WORK ORDER: When a line of the entries contains "green", please list that line.

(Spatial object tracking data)
'''

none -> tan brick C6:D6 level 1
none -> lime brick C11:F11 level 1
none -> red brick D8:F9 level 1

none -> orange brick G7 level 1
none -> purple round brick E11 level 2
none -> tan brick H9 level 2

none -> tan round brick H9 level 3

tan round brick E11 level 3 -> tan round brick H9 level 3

'''
'''

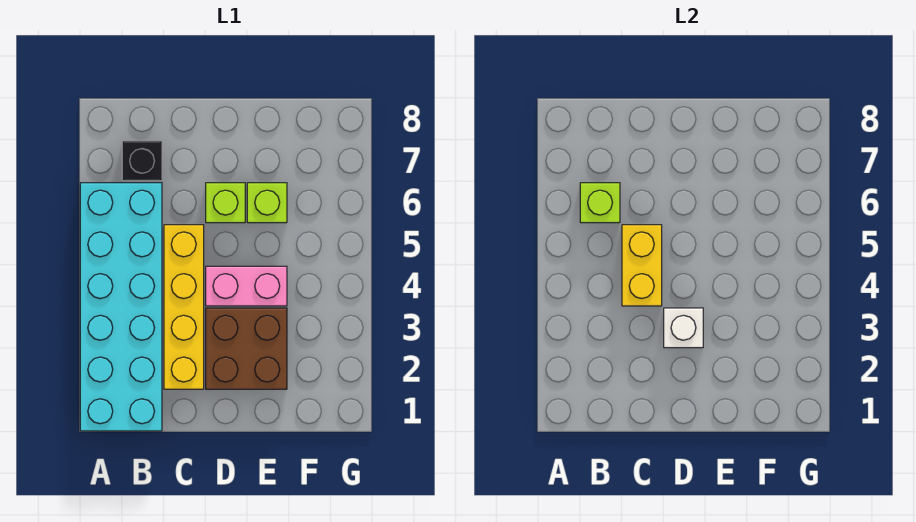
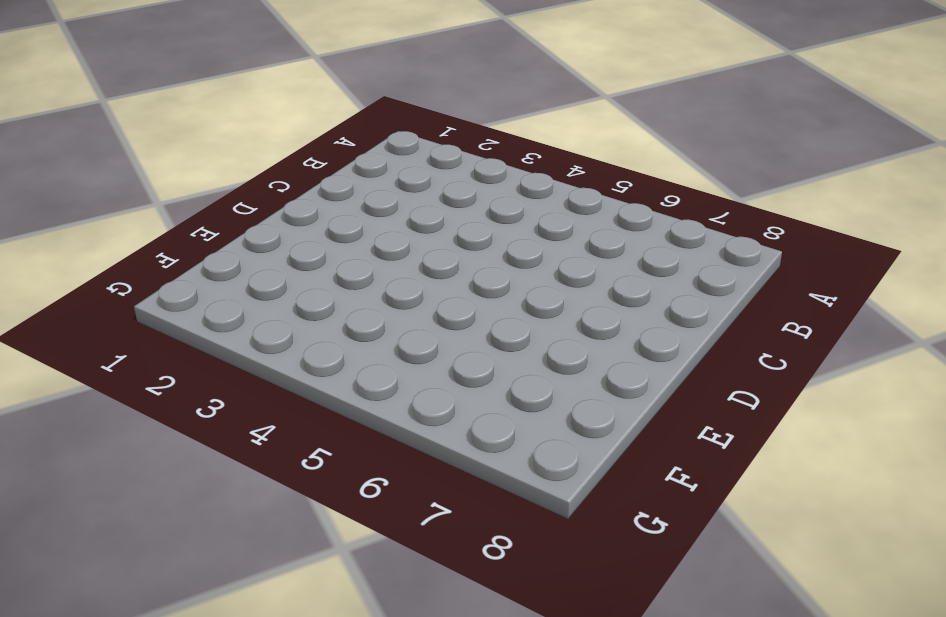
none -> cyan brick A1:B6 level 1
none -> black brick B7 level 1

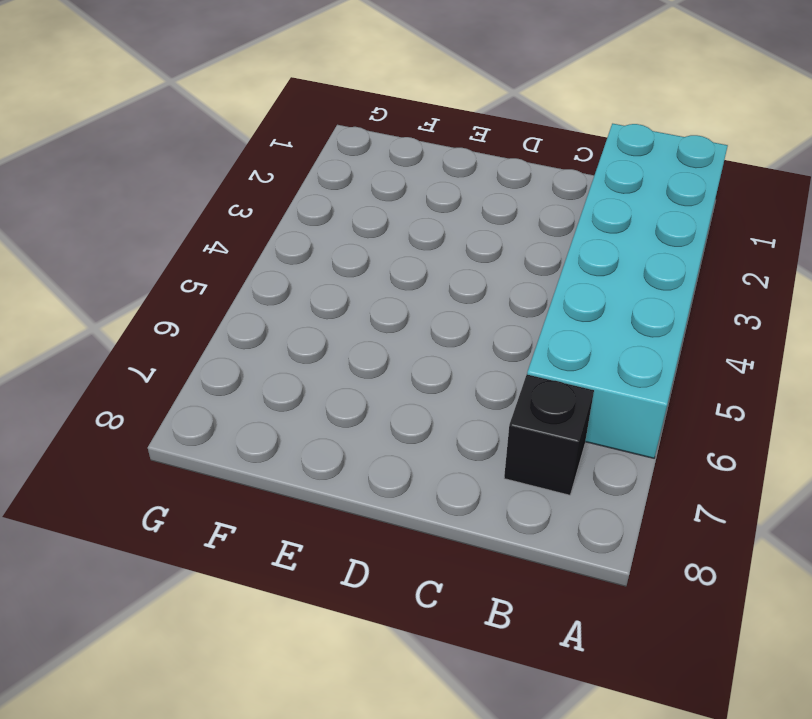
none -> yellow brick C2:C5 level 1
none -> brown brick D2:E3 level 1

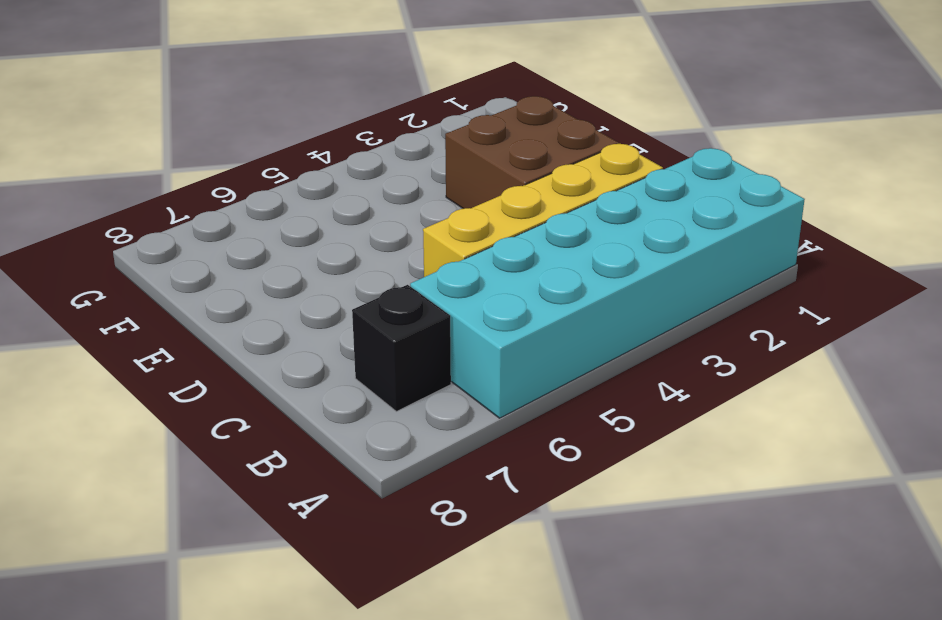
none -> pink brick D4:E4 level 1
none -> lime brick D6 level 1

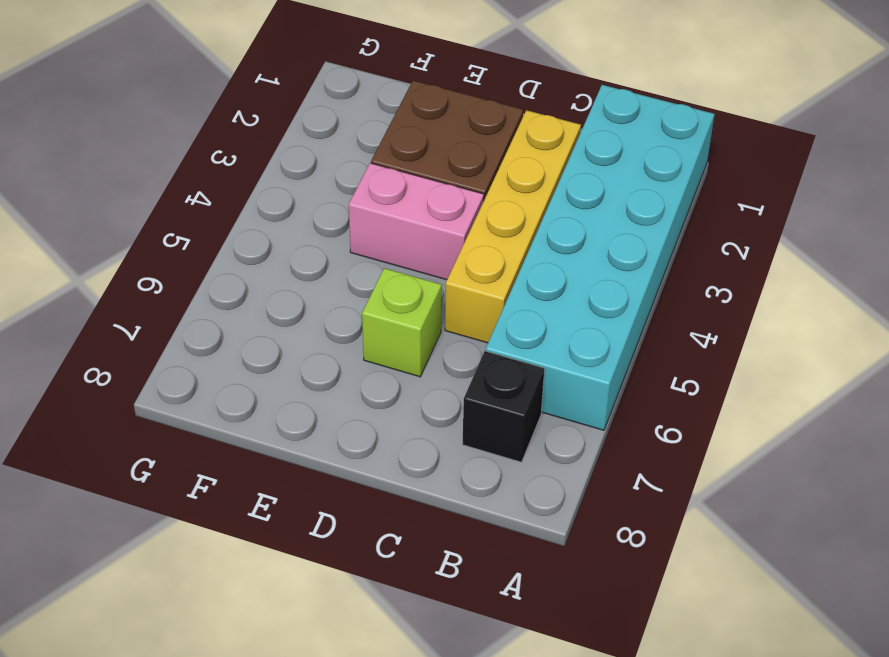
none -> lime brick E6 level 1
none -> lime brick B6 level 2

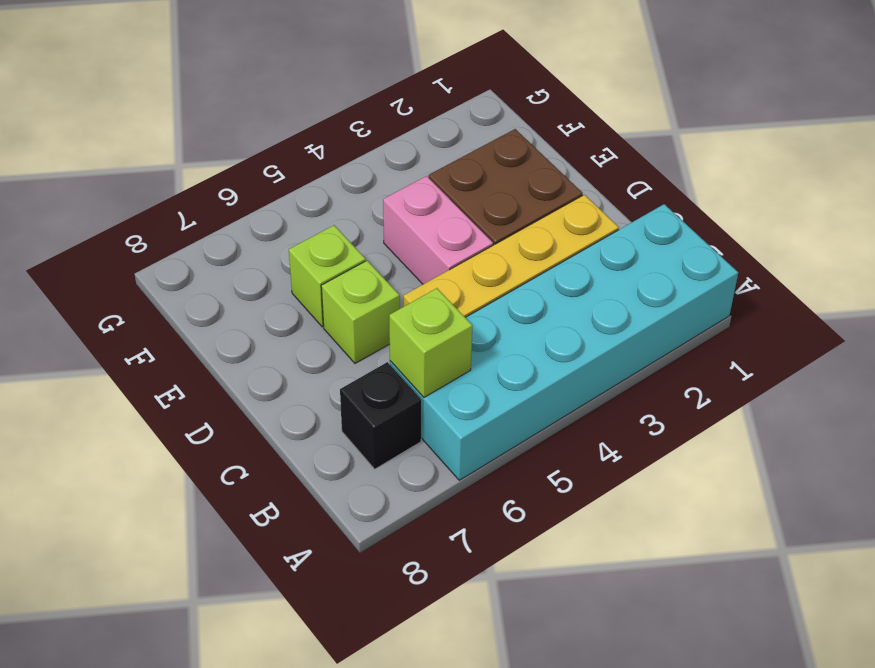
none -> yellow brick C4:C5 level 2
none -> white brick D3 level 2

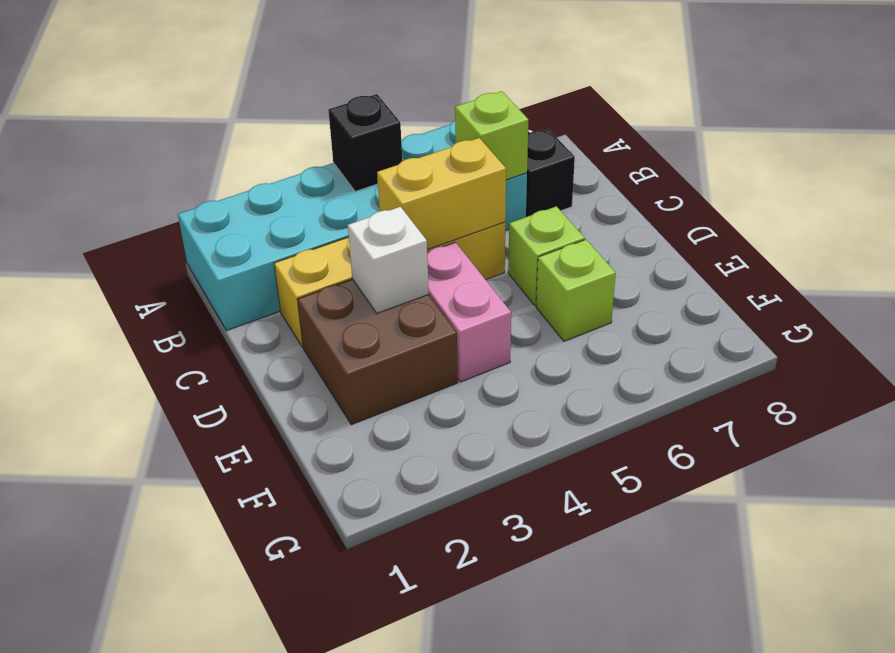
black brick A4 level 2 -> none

'''
'''

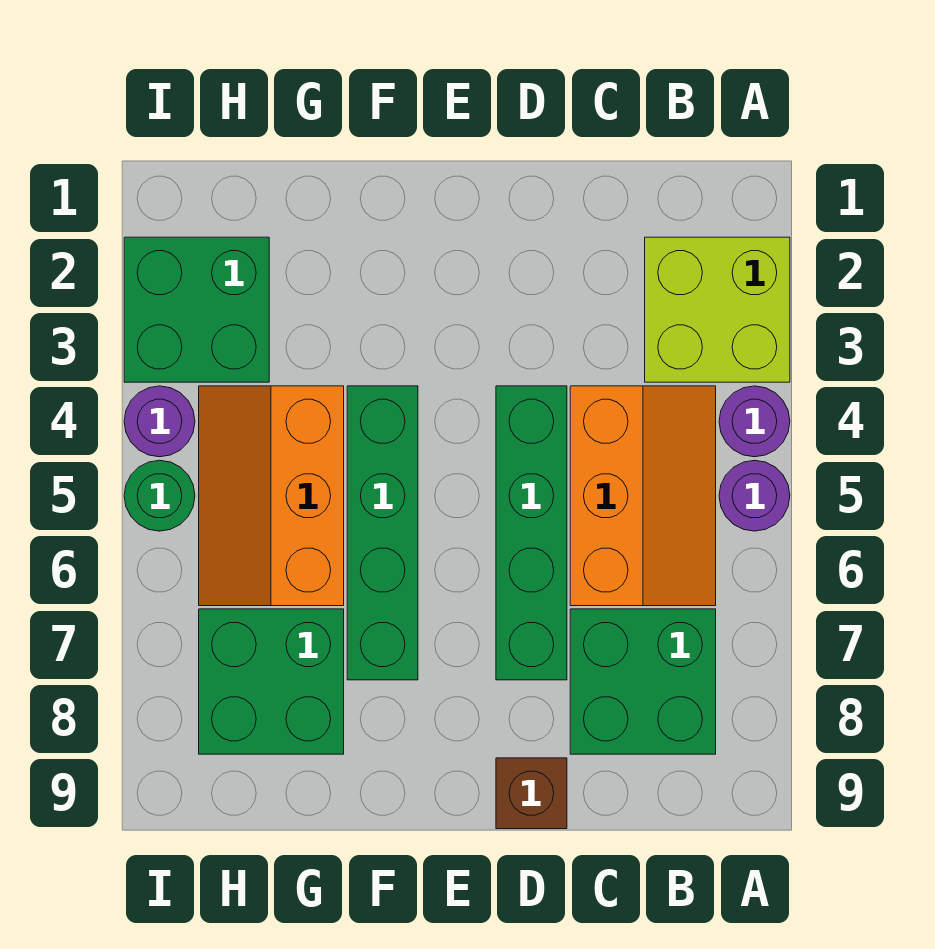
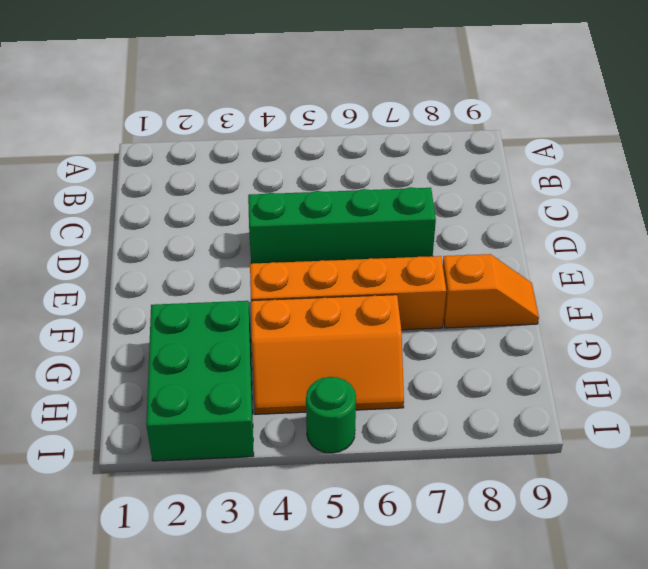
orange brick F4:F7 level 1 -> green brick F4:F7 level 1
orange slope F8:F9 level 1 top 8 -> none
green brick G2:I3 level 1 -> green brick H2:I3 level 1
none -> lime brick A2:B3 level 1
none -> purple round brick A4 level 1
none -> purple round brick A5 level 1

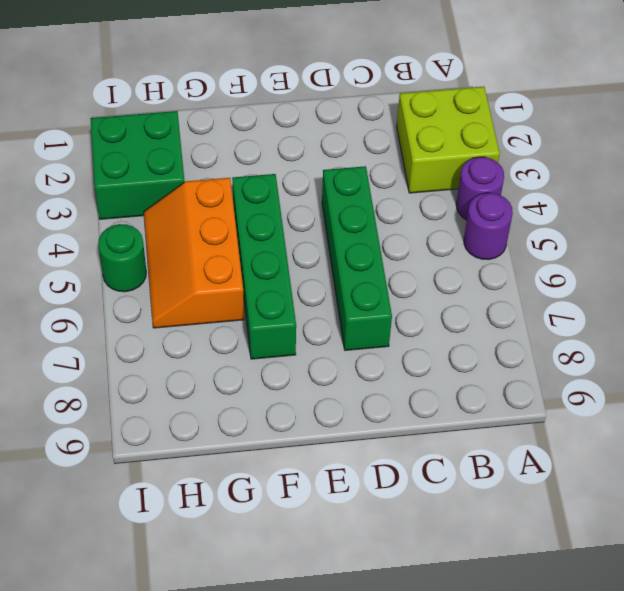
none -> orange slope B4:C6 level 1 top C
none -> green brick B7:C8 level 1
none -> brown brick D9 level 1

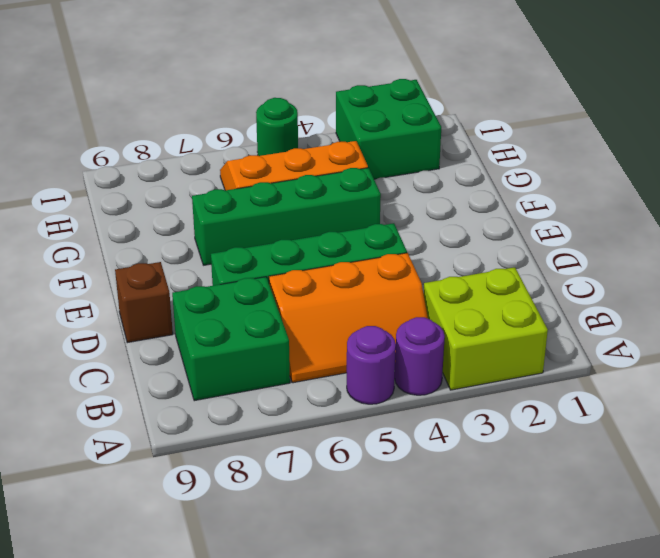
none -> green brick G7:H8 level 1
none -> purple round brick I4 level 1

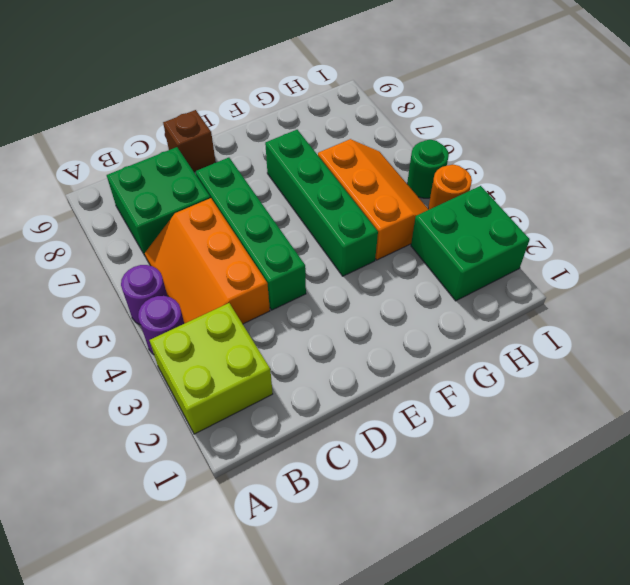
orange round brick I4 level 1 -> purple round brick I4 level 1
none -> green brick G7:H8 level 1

'''

ANSWER FOR THIS EXERCISE:
orange brick F4:F7 level 1 -> green brick F4:F7 level 1
green brick G2:I3 level 1 -> green brick H2:I3 level 1
none -> green brick B7:C8 level 1
none -> green brick G7:H8 level 1
none -> green brick G7:H8 level 1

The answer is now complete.